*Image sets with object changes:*
_____
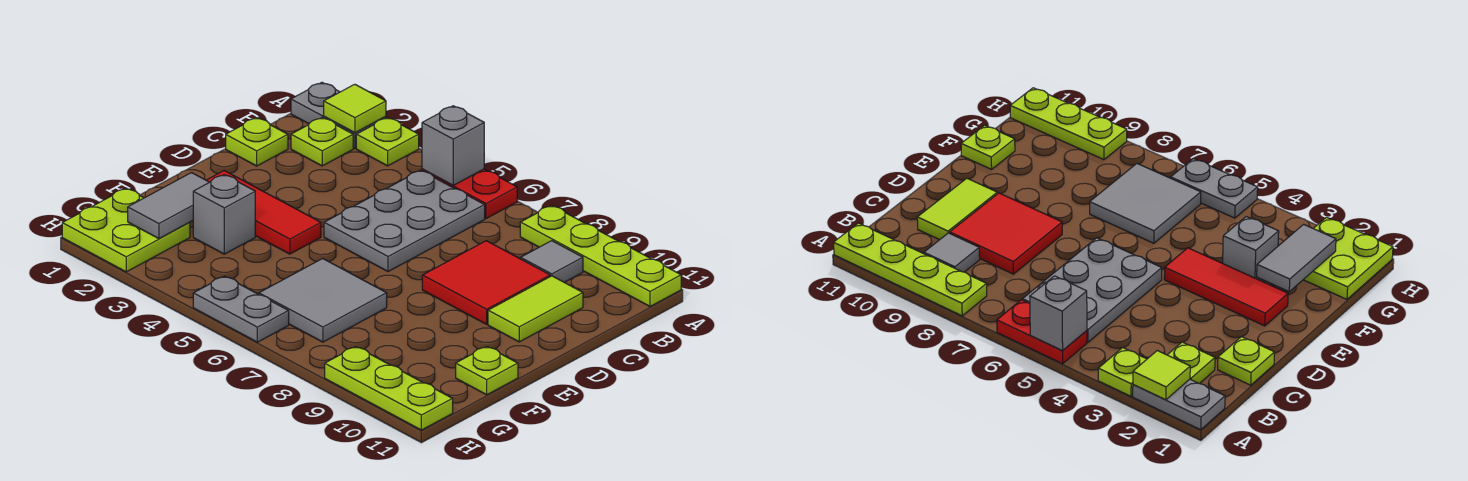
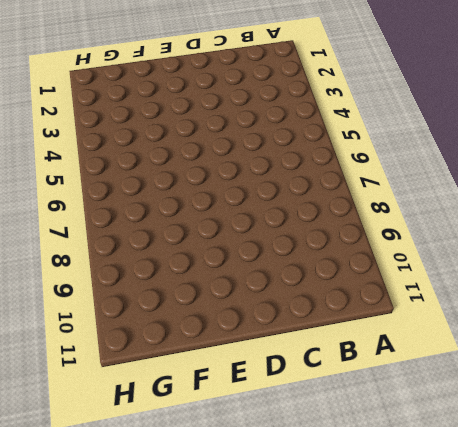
none -> grey plate A1:A2 level 1
none -> lime plate A3 level 1
none -> red plate A5:A6 level 1

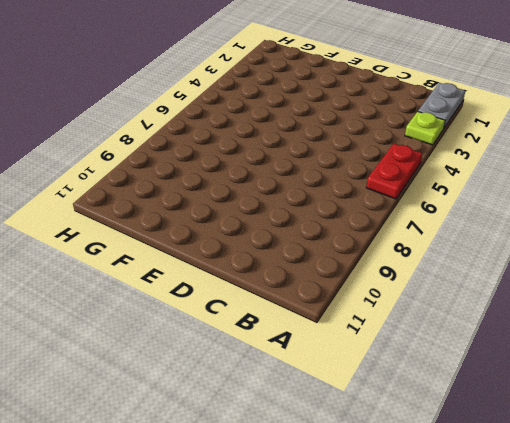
none -> lime plate A8:A11 level 1
none -> lime plate B2 level 1
none -> grey plate B5:D6 level 1

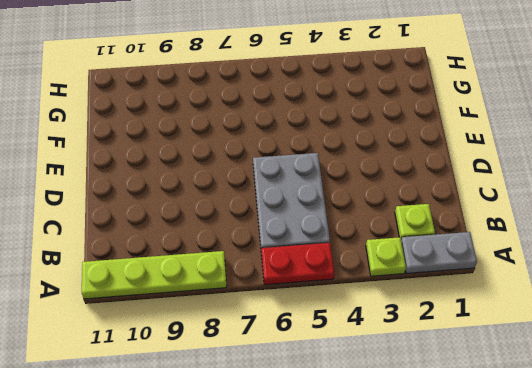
none -> grey tile B9 level 1
none -> lime plate C1 level 1
none -> red tile C8:D9 level 1

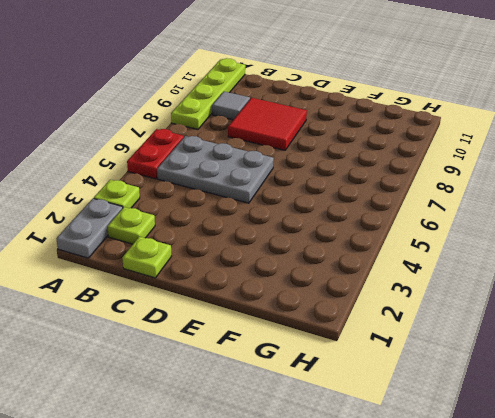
none -> lime tile C10:D10 level 1
none -> red tile E2:E4 level 1
none -> grey brick F3 level 1

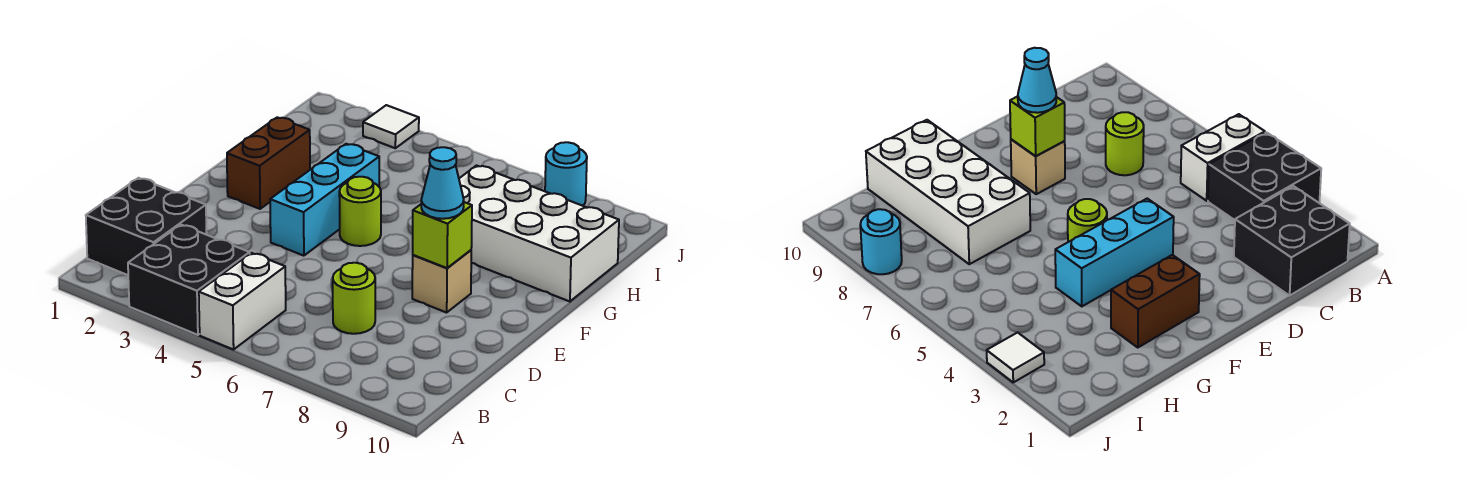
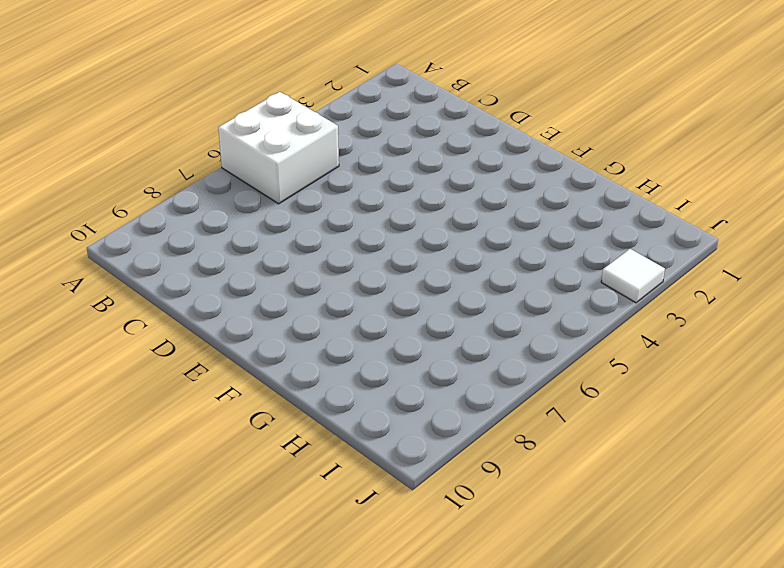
white brick A5:B6 level 1 -> white brick A5:B5 level 1
none -> black brick A3:B4 level 1
none -> black brick B1:C2 level 1
none -> lime round brick C7 level 1

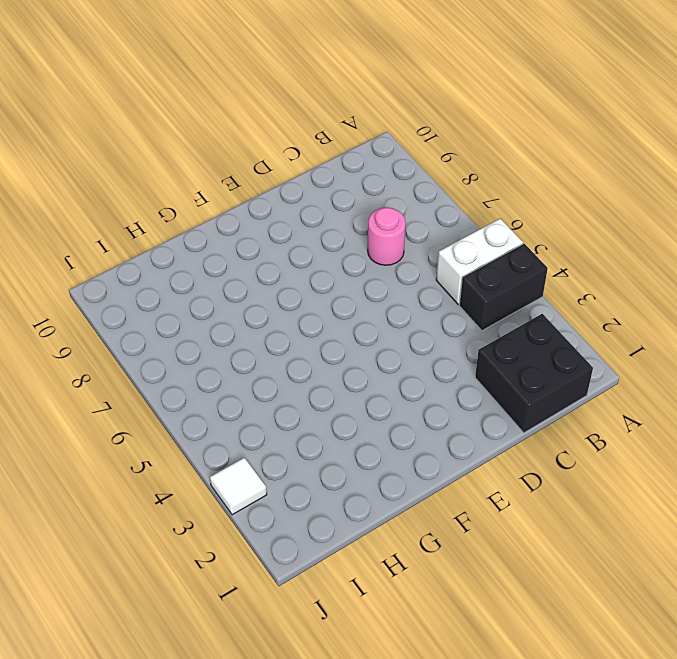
black brick A4:B4 level 1 -> black brick A3:B4 level 1
pink round brick C7 level 1 -> lime round brick C7 level 1
none -> cyan brick E4:G4 level 1
none -> tan brick E8 level 1
none -> brown brick F2:G2 level 1

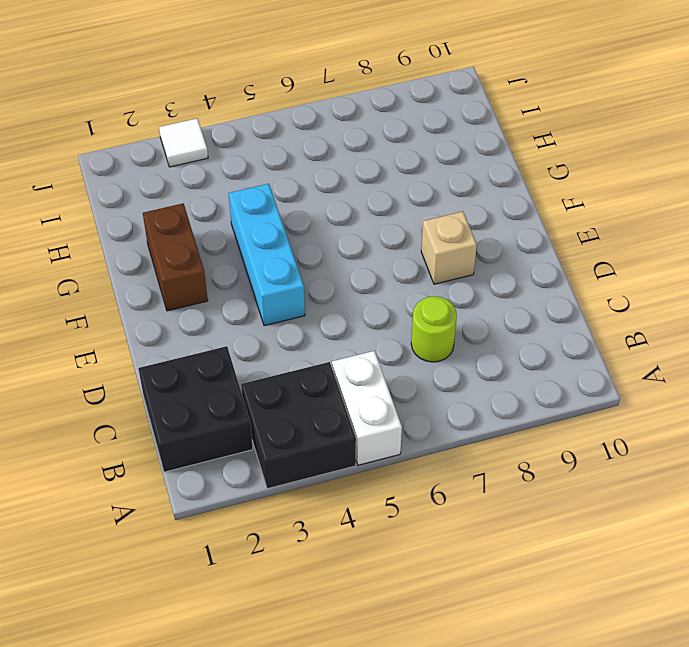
none -> lime round brick F5 level 1
none -> white brick G7:H10 level 1
none -> cyan round brick J8 level 1

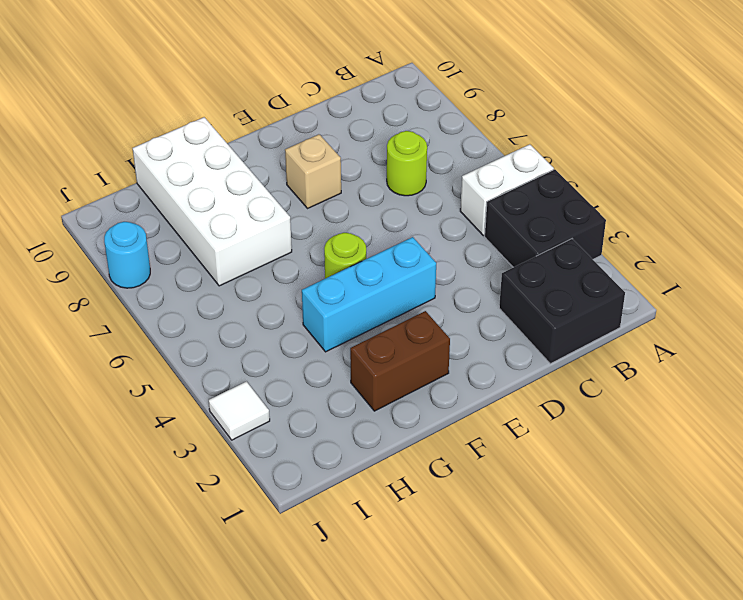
none -> lime brick E8 level 2
none -> cyan cone E8 level 3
_____
*WORK REQUEST:*
Count up the lines in the records that contain the word "tile" and reply with that figure only.

*ANSWER TO THE PROBLEM:*
4